╭──

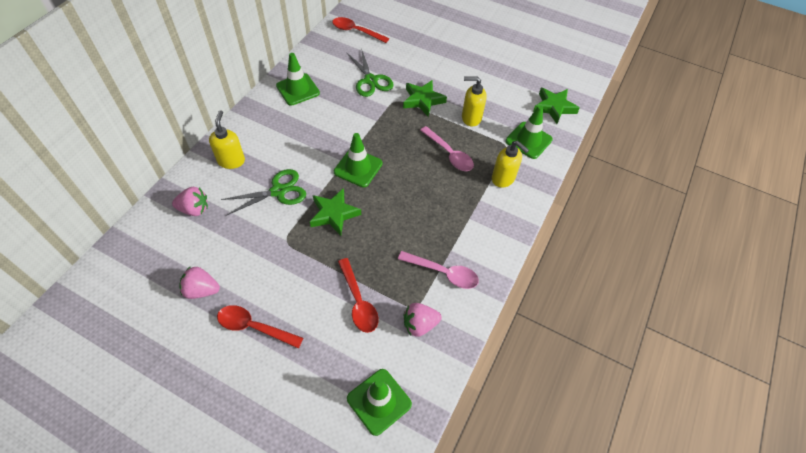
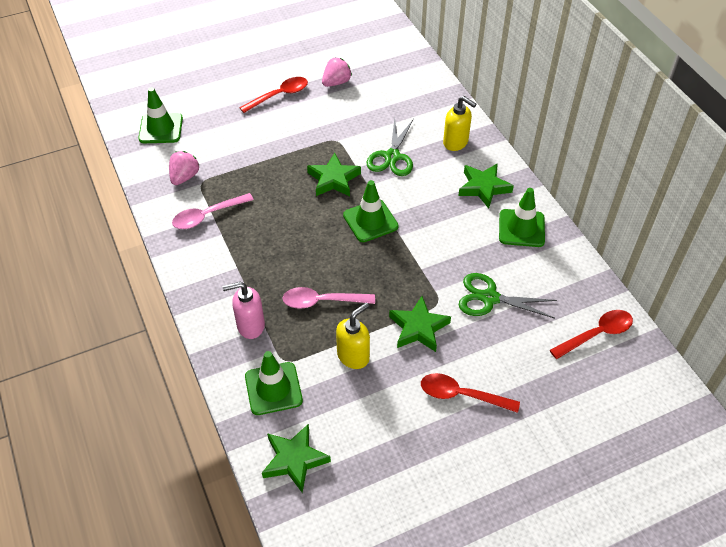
camera: 130 degrees right, 5 degrees down
(194, 209) = (418, 103): pink strawberry -> none
(272, 123) = (483, 187): none -> green star
(358, 301) = (240, 154): red spoon -> red spoon (461, 395)
(503, 178) = (250, 326): yellow soap dispenser -> pink soap dispenser

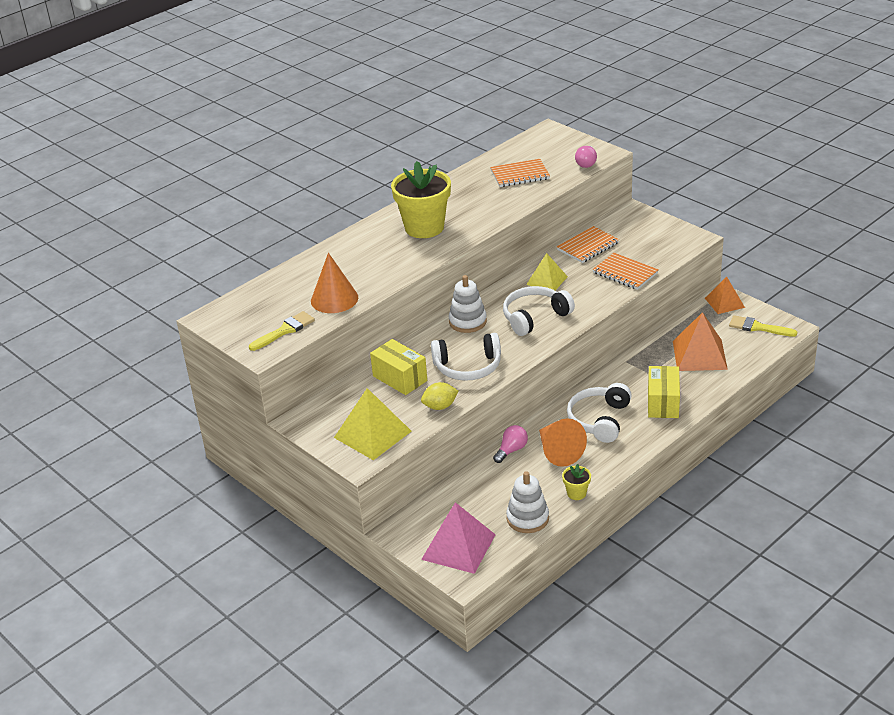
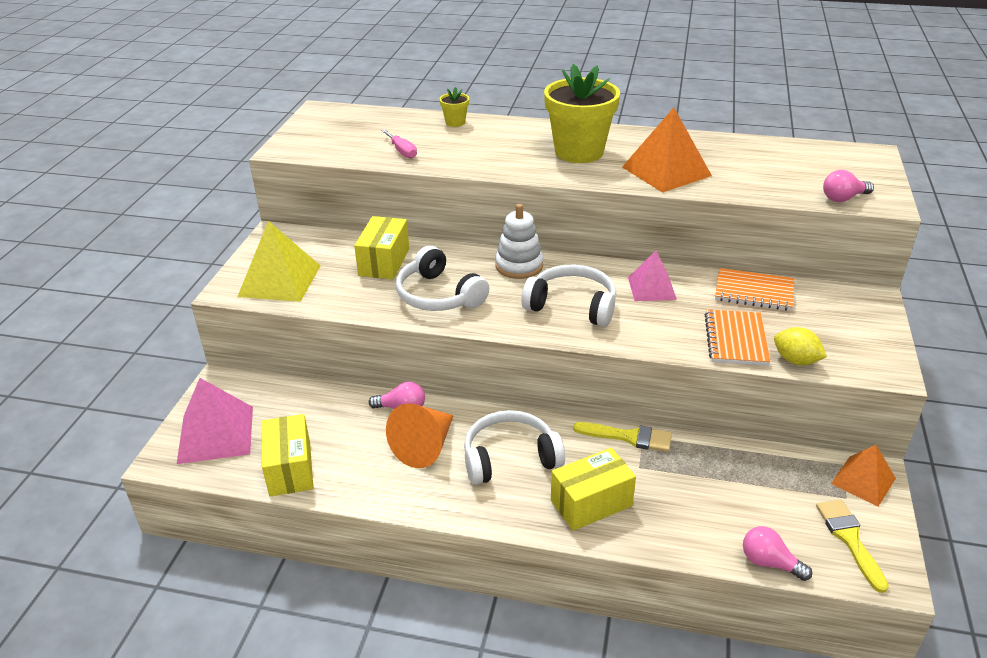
camera: 55 degrees right, 0 degrees up
(285, 330) = (328, 147): yellow brush -> yellow brush (629, 437)
(334, 299) = (402, 151): orange cone -> pink screwdriver
(440, 406) = (354, 303): yellow lemon -> yellow lemon (795, 360)
(520, 175) = (754, 168): orange notebook -> none
(527, 518) = (290, 469): white stacking toy -> yellow box
(547, 280) = (651, 288): yellow pyramid -> pink pyramid
(576, 493) = (358, 492): yellow flower pot -> yellow flower pot (455, 122)
(699, 355) = (724, 500): orange pyramid -> orange pyramid (666, 171)
(753, 360) = (769, 563): none -> pink light bulb

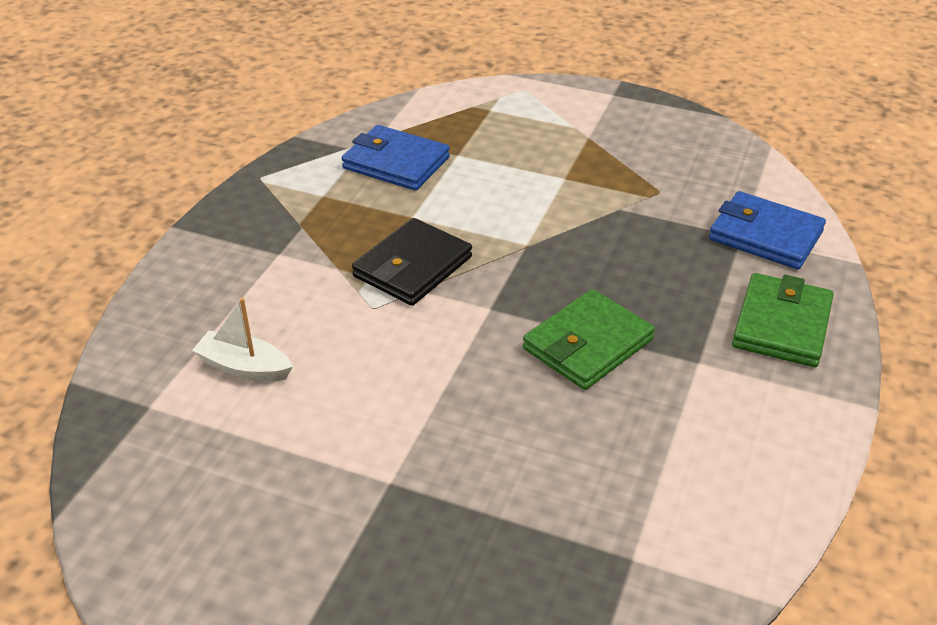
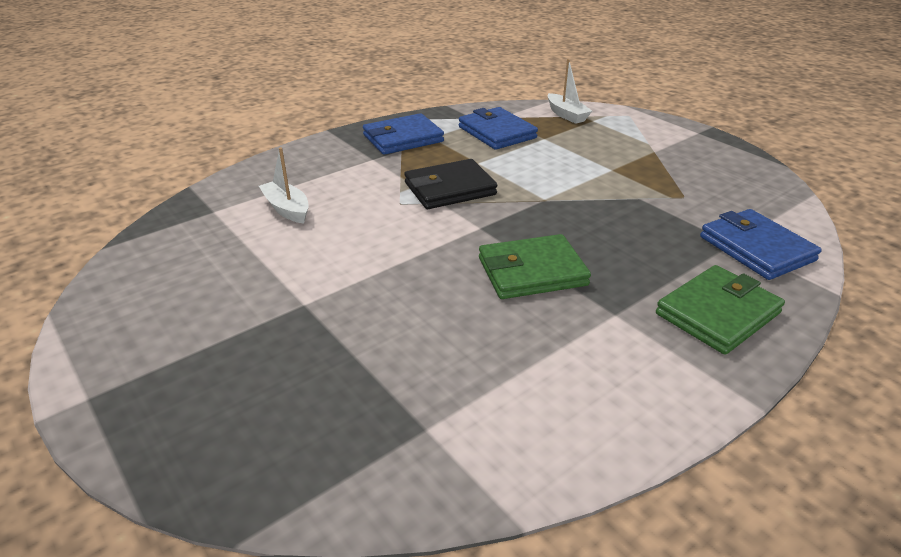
camera: 30 degrees right, 5 degrees down
(289, 209) = (403, 138): none -> blue wallet
(454, 110) = (566, 115): none -> white boat

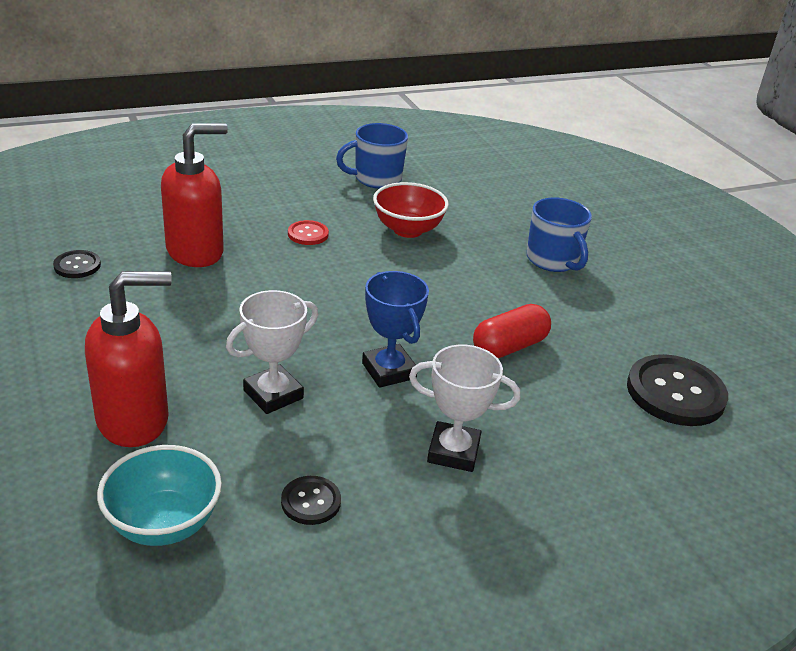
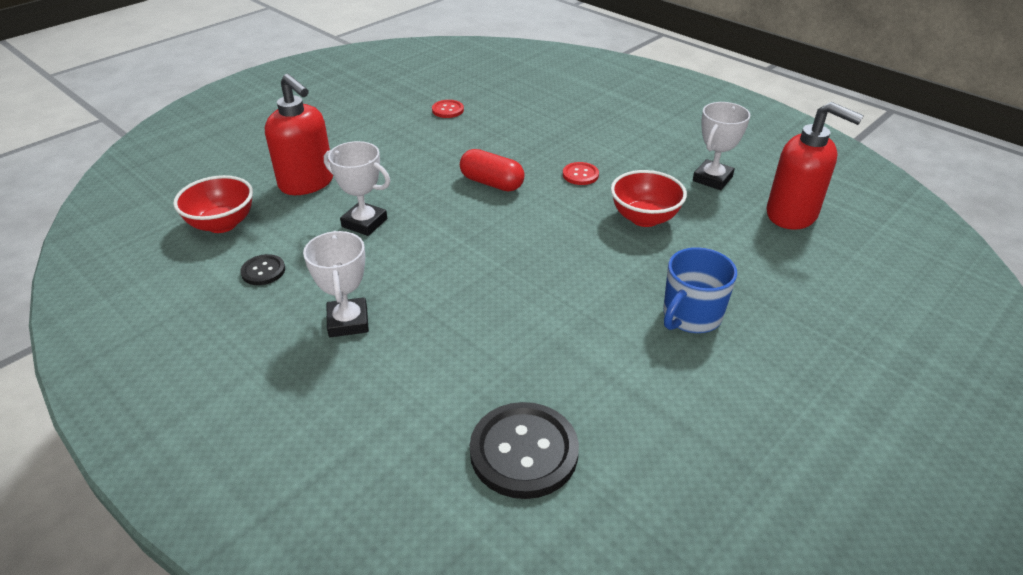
camera: 70 degrees right, 5 degrees up
(77, 266) = (448, 110): black button -> red button
(164, 523) = (222, 224): turquoise bowl -> red bowl
(196, 252) = (505, 141): red soap dispenser -> red soap dispenser (792, 215)
(376, 179) = (712, 179): blue mug -> white trophy
(389, 371) = (427, 264): blue trophy -> none
(509, 347) = (512, 320): red capsule -> red capsule (492, 183)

╰──

**To do**
Your task is to transcribe all of the records precisely, with no images included.

**Answer area**
camera: 130 degrees right, 5 degrees down
(194, 209) = (418, 103): pink strawberry -> none
(272, 123) = (483, 187): none -> green star
(358, 301) = (240, 154): red spoon -> red spoon (461, 395)
(503, 178) = (250, 326): yellow soap dispenser -> pink soap dispenser

camera: 55 degrees right, 0 degrees up
(285, 330) = (328, 147): yellow brush -> yellow brush (629, 437)
(334, 299) = (402, 151): orange cone -> pink screwdriver
(440, 406) = (354, 303): yellow lemon -> yellow lemon (795, 360)
(520, 175) = (754, 168): orange notebook -> none
(527, 518) = (290, 469): white stacking toy -> yellow box
(547, 280) = (651, 288): yellow pyramid -> pink pyramid
(576, 493) = (358, 492): yellow flower pot -> yellow flower pot (455, 122)
(699, 355) = (724, 500): orange pyramid -> orange pyramid (666, 171)
(753, 360) = (769, 563): none -> pink light bulb

camera: 30 degrees right, 5 degrees down
(289, 209) = (403, 138): none -> blue wallet
(454, 110) = (566, 115): none -> white boat

camera: 70 degrees right, 5 degrees up
(77, 266) = (448, 110): black button -> red button
(164, 523) = (222, 224): turquoise bowl -> red bowl
(196, 252) = (505, 141): red soap dispenser -> red soap dispenser (792, 215)
(376, 179) = (712, 179): blue mug -> white trophy
(389, 371) = (427, 264): blue trophy -> none
(509, 347) = (512, 320): red capsule -> red capsule (492, 183)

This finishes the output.